ASSIGNMENT -
Set down exact lines only, from the line with "lime brick D8" through the last line of the material below, with every picture left out.

INFORMATION PROVIDED -
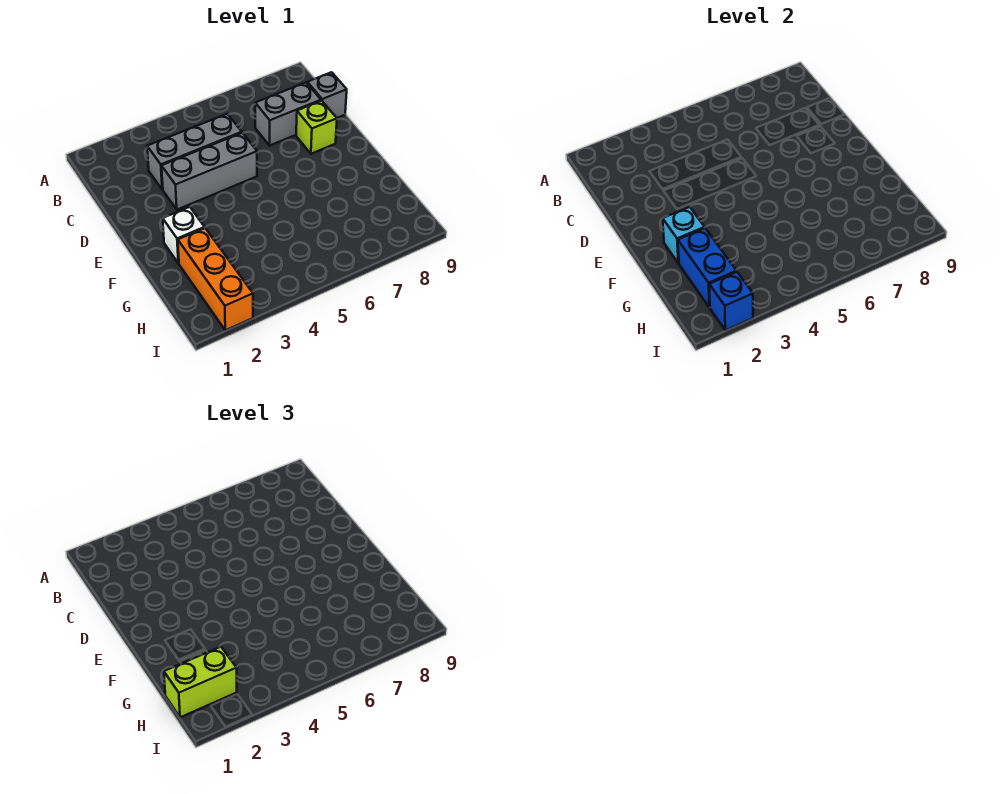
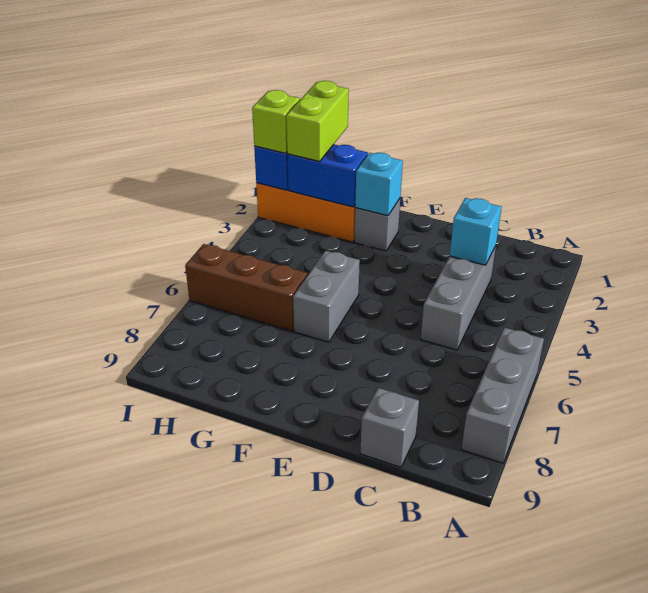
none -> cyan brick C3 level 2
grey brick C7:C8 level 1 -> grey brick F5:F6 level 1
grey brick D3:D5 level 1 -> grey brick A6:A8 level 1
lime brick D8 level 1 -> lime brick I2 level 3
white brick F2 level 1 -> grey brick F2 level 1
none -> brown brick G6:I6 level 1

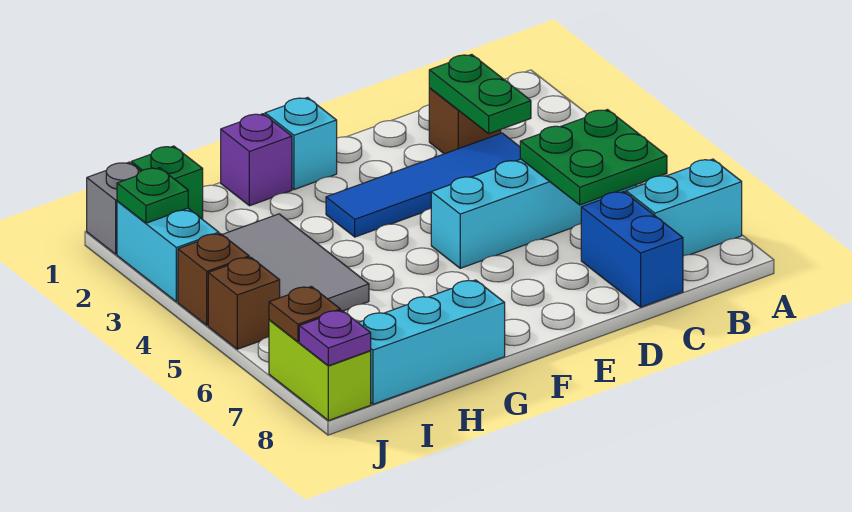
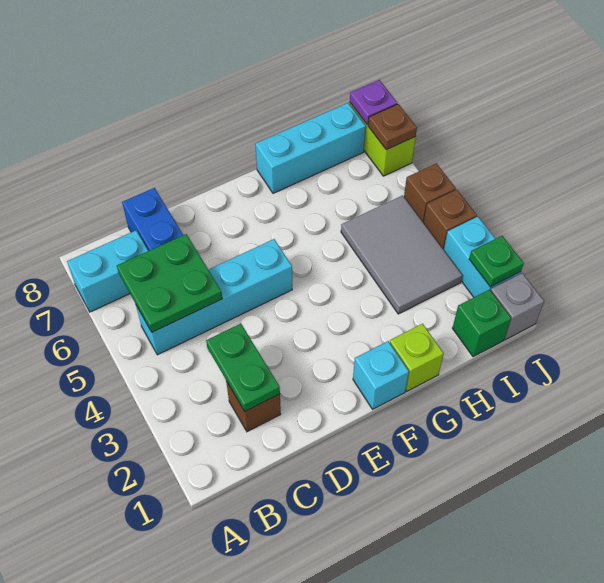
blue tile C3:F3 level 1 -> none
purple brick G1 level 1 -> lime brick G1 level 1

REPLY TO THE EXERCISE -
lime brick D8 level 1 -> lime brick I2 level 3
white brick F2 level 1 -> grey brick F2 level 1
none -> brown brick G6:I6 level 1

blue tile C3:F3 level 1 -> none
purple brick G1 level 1 -> lime brick G1 level 1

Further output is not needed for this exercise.